INFORMATION GIVEN -
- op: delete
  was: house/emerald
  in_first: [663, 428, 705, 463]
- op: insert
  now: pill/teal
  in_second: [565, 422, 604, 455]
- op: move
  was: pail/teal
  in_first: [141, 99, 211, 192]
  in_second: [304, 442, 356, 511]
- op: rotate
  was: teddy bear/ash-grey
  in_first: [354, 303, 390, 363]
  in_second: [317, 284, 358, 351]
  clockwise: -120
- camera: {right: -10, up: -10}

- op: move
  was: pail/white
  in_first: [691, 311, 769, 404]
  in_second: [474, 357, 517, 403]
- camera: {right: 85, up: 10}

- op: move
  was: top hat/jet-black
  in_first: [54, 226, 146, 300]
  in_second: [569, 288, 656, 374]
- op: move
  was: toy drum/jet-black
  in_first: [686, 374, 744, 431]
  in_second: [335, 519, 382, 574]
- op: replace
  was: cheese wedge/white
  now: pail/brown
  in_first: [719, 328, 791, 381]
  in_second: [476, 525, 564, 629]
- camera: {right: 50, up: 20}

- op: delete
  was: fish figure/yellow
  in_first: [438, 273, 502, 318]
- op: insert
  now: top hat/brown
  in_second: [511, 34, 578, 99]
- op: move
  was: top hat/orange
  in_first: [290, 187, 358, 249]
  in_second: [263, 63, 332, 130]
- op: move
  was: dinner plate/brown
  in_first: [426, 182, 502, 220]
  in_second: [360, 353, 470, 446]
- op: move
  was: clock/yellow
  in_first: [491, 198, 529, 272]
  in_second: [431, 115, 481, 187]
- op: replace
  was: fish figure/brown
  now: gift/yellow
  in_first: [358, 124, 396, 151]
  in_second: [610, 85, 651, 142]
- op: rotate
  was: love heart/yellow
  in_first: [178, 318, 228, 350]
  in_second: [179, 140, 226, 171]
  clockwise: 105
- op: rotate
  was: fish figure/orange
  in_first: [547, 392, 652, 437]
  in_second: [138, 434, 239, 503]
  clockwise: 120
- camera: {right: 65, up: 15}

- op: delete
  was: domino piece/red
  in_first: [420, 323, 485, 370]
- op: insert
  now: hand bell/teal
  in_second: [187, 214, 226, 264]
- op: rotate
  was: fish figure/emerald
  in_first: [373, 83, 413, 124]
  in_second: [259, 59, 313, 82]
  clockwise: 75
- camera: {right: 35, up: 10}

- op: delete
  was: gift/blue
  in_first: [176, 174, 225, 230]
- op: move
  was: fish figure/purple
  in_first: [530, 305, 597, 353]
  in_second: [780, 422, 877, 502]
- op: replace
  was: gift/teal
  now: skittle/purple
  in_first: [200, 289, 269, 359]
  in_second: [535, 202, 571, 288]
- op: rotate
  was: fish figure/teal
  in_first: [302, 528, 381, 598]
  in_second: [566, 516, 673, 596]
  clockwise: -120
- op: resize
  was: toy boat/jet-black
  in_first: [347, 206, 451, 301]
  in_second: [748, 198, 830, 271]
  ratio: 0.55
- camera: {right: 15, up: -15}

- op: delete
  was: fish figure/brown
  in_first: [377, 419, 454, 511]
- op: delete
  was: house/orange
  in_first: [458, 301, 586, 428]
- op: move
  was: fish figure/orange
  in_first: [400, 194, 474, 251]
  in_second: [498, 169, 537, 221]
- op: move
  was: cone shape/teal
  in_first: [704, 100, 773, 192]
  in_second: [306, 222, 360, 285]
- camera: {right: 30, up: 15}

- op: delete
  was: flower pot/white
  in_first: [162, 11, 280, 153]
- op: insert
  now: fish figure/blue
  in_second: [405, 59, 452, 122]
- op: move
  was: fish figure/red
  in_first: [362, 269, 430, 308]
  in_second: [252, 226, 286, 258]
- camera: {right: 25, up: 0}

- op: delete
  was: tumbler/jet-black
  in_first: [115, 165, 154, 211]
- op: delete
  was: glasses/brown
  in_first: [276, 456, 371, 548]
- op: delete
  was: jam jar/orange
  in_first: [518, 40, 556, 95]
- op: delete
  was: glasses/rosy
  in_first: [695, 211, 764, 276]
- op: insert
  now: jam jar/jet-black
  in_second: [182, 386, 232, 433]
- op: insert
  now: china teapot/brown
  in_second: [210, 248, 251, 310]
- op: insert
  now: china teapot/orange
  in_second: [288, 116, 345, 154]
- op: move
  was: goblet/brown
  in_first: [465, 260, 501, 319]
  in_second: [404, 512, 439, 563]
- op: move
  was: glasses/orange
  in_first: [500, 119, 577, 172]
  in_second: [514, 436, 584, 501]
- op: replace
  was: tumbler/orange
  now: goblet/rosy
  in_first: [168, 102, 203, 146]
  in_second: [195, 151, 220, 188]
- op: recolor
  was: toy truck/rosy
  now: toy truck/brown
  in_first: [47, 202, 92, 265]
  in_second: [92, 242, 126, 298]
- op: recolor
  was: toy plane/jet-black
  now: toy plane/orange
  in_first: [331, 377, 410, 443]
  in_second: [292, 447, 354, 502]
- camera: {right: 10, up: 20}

EXERCISE OBJECTIVE -
Extract from the records above the lines from the one containing "in_first: [141, 99, 211, 192]" to the one containing "now: top hat/brown", both lines included, exactly as they appear and with nothing else.

WRITTEN RESPONSE -
  in_first: [141, 99, 211, 192]
  in_second: [304, 442, 356, 511]
- op: rotate
  was: teddy bear/ash-grey
  in_first: [354, 303, 390, 363]
  in_second: [317, 284, 358, 351]
  clockwise: -120
- camera: {right: -10, up: -10}

- op: move
  was: pail/white
  in_first: [691, 311, 769, 404]
  in_second: [474, 357, 517, 403]
- camera: {right: 85, up: 10}

- op: move
  was: top hat/jet-black
  in_first: [54, 226, 146, 300]
  in_second: [569, 288, 656, 374]
- op: move
  was: toy drum/jet-black
  in_first: [686, 374, 744, 431]
  in_second: [335, 519, 382, 574]
- op: replace
  was: cheese wedge/white
  now: pail/brown
  in_first: [719, 328, 791, 381]
  in_second: [476, 525, 564, 629]
- camera: {right: 50, up: 20}

- op: delete
  was: fish figure/yellow
  in_first: [438, 273, 502, 318]
- op: insert
  now: top hat/brown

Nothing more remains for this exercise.